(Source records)
○ ○ ○ ○
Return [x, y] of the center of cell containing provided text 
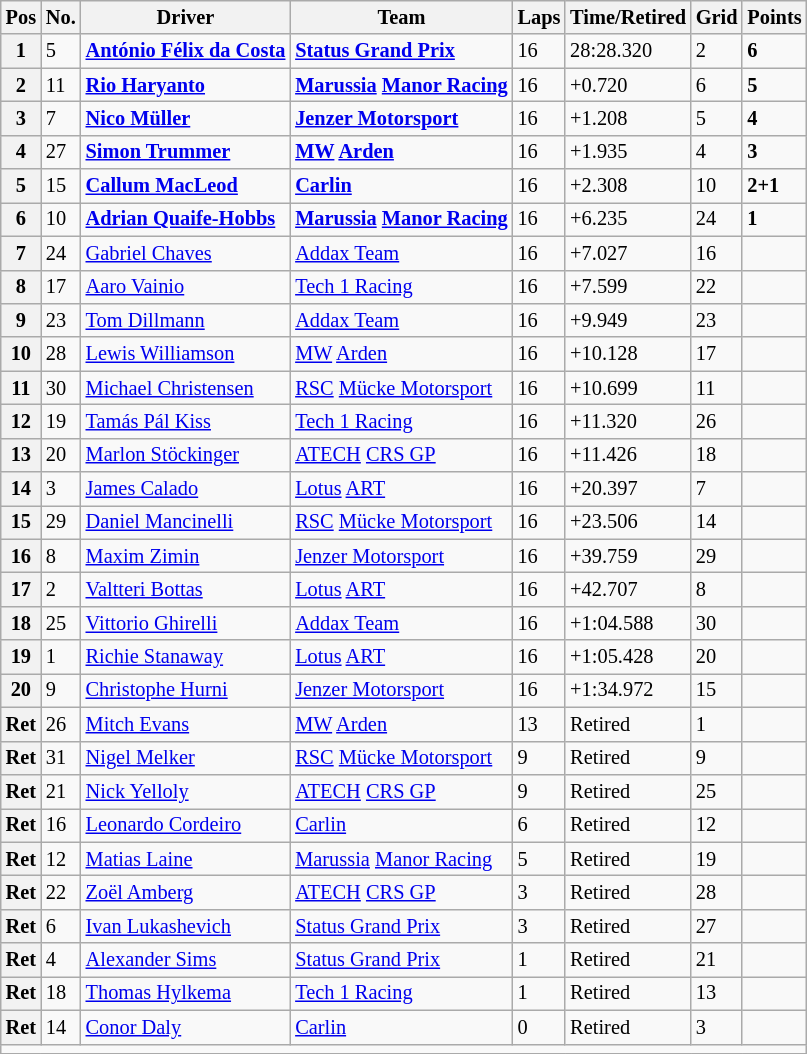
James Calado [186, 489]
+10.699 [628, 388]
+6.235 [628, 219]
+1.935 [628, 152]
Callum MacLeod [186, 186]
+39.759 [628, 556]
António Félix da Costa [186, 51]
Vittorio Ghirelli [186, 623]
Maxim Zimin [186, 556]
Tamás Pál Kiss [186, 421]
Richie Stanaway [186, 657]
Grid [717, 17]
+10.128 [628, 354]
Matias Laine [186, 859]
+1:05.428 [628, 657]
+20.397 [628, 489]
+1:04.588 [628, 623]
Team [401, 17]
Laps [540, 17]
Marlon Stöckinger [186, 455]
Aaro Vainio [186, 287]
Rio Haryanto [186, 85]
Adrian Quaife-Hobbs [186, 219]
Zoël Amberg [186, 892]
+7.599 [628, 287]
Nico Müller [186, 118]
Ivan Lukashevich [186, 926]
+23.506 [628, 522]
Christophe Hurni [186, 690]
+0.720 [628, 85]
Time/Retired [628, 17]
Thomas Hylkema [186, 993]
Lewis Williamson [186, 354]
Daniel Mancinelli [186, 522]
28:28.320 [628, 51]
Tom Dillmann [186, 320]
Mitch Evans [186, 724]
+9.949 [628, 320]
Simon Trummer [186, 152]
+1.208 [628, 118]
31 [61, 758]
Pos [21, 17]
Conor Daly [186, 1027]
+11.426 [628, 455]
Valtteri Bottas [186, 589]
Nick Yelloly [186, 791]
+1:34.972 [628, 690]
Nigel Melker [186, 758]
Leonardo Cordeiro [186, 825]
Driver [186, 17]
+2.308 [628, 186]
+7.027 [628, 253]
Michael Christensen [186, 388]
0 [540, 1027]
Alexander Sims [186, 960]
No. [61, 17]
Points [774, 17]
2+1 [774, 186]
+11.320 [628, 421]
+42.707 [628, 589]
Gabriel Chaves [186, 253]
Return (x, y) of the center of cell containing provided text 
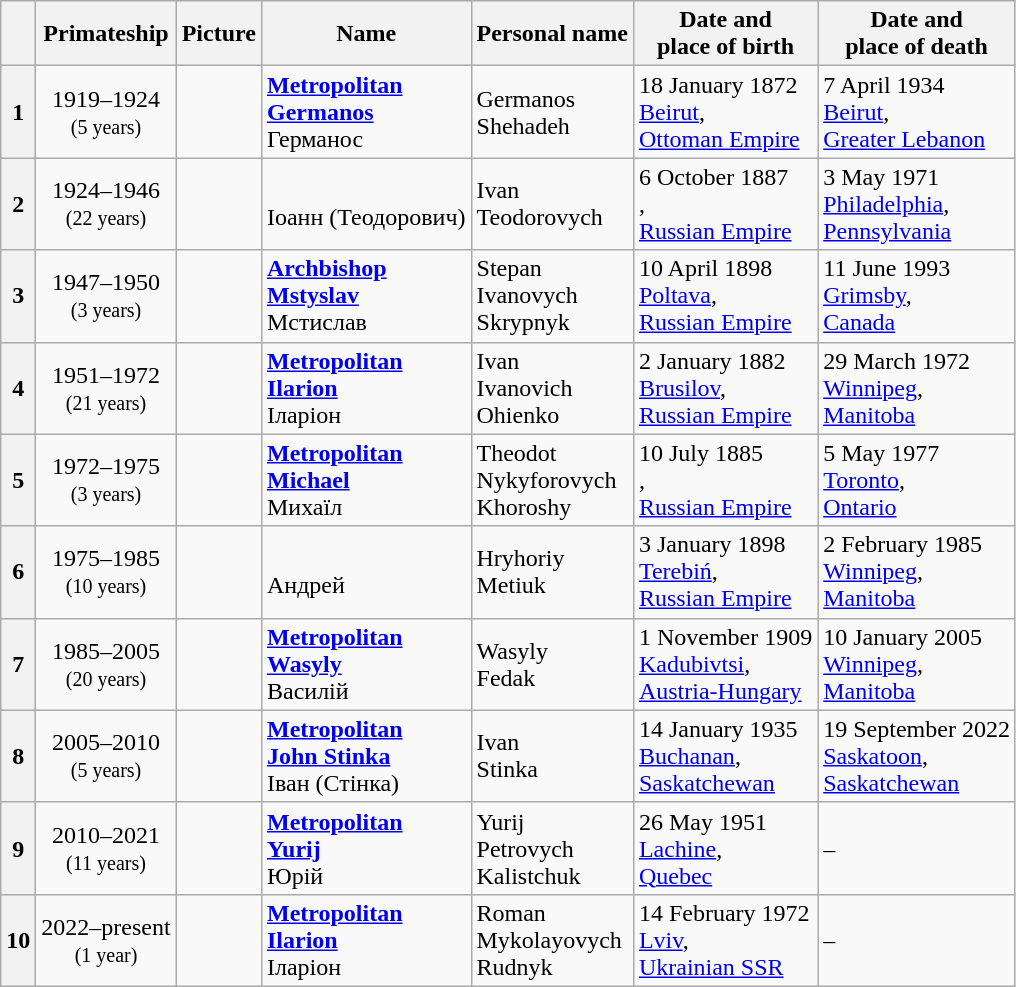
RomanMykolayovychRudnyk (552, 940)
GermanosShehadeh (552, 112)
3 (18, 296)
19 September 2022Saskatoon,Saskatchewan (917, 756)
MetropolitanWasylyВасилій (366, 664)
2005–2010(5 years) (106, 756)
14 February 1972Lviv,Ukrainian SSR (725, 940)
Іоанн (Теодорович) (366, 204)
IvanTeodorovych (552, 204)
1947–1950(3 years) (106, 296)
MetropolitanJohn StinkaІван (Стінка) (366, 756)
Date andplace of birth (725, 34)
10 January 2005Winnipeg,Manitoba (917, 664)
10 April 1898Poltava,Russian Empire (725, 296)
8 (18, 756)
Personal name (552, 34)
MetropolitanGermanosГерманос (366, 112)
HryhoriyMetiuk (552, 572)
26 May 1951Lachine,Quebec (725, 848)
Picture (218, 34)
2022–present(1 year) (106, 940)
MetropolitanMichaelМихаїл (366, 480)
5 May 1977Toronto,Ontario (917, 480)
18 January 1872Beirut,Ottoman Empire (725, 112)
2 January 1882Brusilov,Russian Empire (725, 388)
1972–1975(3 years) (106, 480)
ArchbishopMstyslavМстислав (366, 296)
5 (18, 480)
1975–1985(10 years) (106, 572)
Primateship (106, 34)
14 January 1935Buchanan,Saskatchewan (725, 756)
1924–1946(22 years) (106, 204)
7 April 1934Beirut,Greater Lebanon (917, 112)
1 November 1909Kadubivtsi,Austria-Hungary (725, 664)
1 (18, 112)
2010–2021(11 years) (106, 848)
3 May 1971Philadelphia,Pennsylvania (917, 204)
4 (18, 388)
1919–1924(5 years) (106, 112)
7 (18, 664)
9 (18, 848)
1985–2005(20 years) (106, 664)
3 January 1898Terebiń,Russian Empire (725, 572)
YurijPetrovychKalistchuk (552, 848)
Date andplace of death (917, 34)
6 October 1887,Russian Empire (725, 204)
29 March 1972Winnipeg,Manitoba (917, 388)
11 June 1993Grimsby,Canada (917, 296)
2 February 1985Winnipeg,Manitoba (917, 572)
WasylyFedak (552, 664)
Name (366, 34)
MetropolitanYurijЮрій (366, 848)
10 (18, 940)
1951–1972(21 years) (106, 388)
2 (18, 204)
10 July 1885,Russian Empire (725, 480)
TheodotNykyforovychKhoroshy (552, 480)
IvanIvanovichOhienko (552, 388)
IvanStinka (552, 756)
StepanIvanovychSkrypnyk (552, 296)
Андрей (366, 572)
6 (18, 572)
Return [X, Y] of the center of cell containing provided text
○ ○ ○ ○
*Exercise requirements:* Count the lines in the records above that contain the string "January". Reply with the number alone.

*Answer to this exercise:* 5